The data: Begin

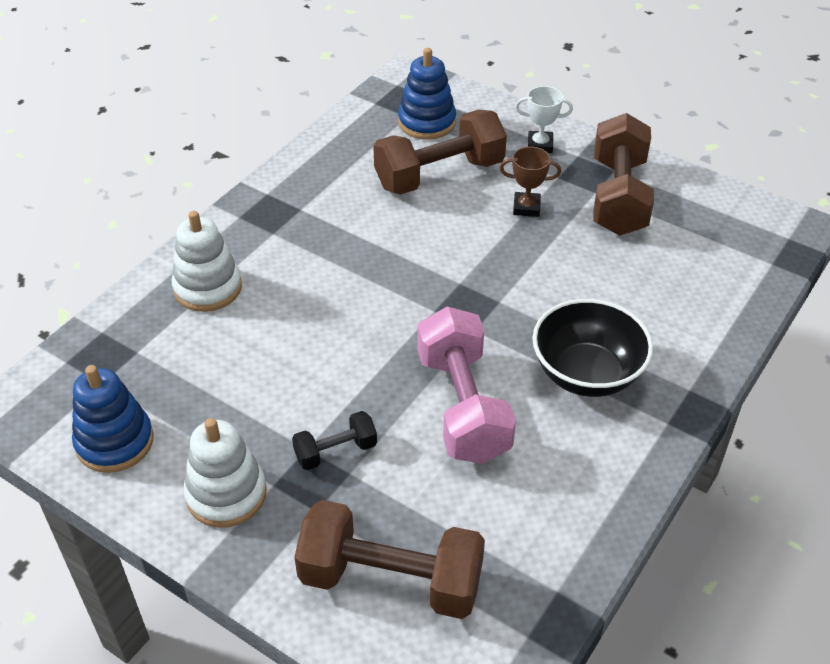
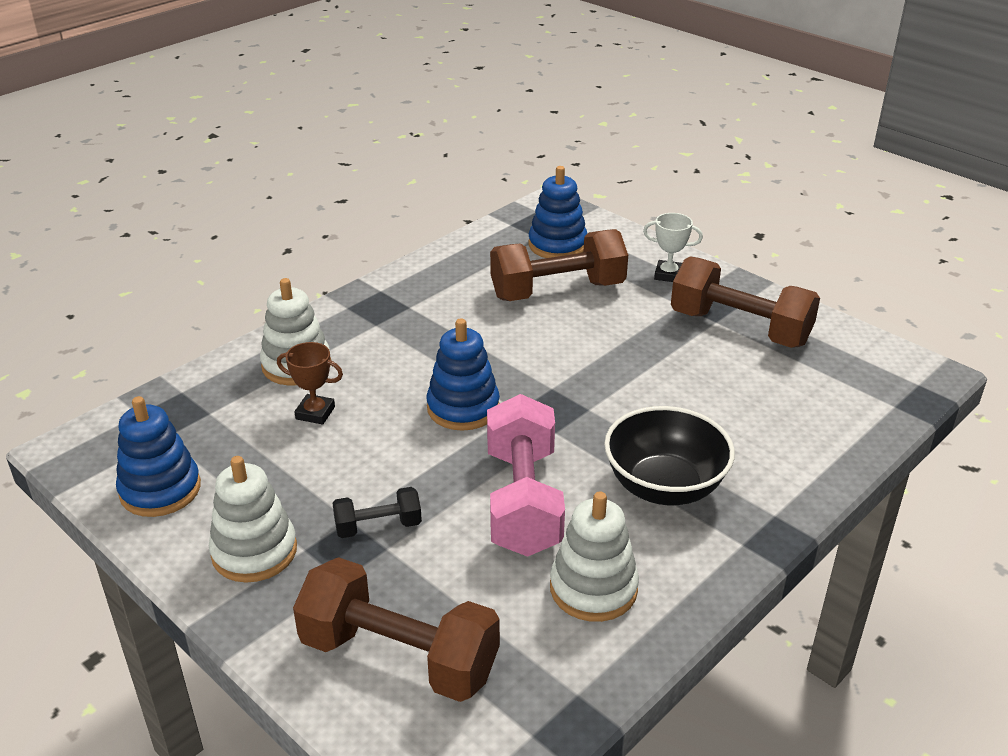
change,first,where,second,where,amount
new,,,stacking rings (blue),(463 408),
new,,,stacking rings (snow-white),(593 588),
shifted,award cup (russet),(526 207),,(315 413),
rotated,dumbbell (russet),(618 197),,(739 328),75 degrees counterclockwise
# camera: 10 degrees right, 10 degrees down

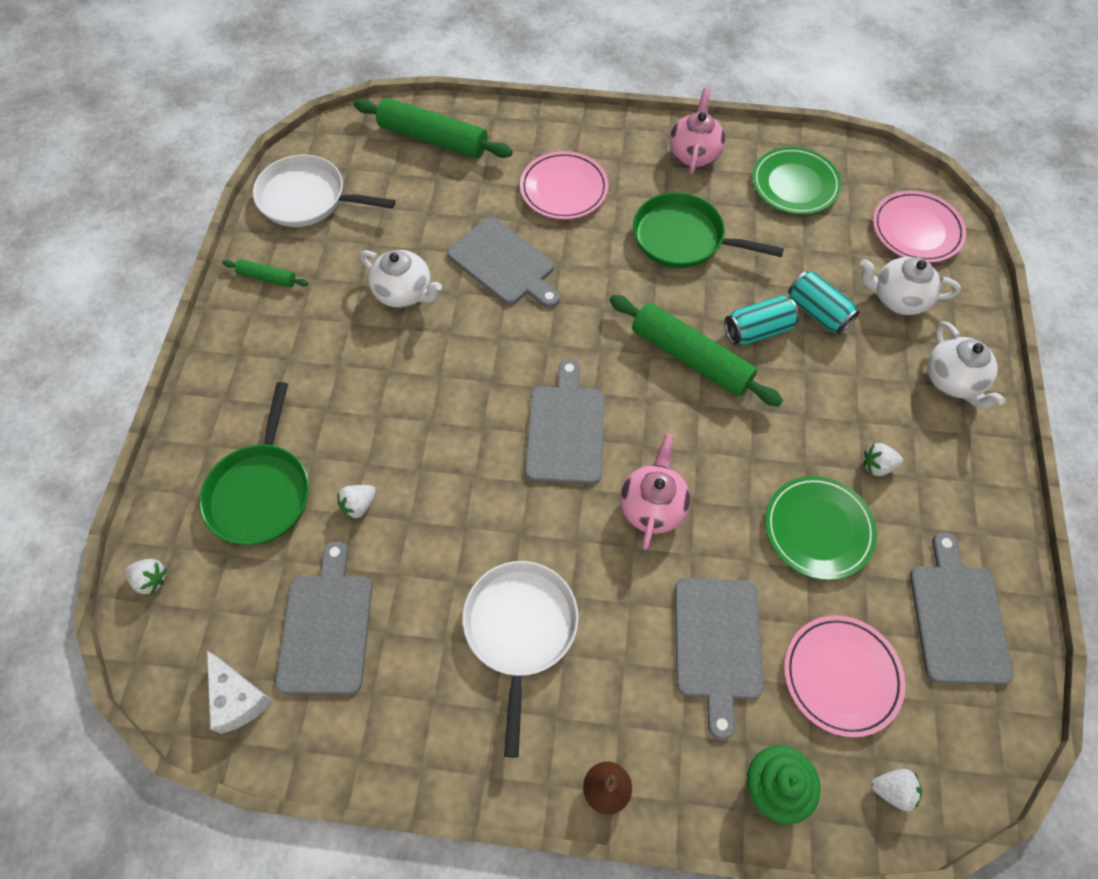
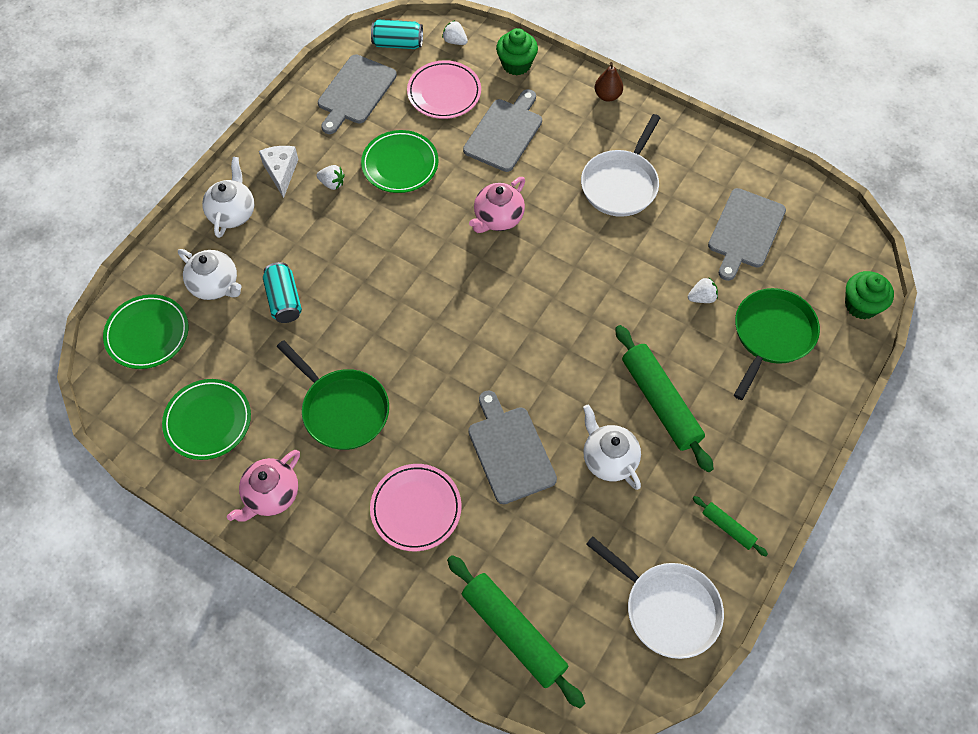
change,first,where,second,where,amount
gone,cutting board (grey),(565 429),,,
shifted,cheese wedge (snow-white),(238 698),,(281 172),
shifted,rolling pin (leaf-green),(690 357),,(660 402),
shifted,can (turquoise),(757 330),,(398 44),
swapped,strawberry (snow-white),(151 580),fairy cake (leaf-green),(861 305),
repainted,dinner plate (rosy),(916 230),dinner plate (leaf-green),(147 334),
# camera: 155 degrees left, 0 degrees up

The data: End

Task objective → Give back the records above exactly, limited to the lines between the one holding "new,,,stacking rings (blue),(463" and the one holding "rotated,dumbbell (russet),(618 197),,(739", inclusive.

Response to this task →
new,,,stacking rings (blue),(463 408),
new,,,stacking rings (snow-white),(593 588),
shifted,award cup (russet),(526 207),,(315 413),
rotated,dumbbell (russet),(618 197),,(739 328),75 degrees counterclockwise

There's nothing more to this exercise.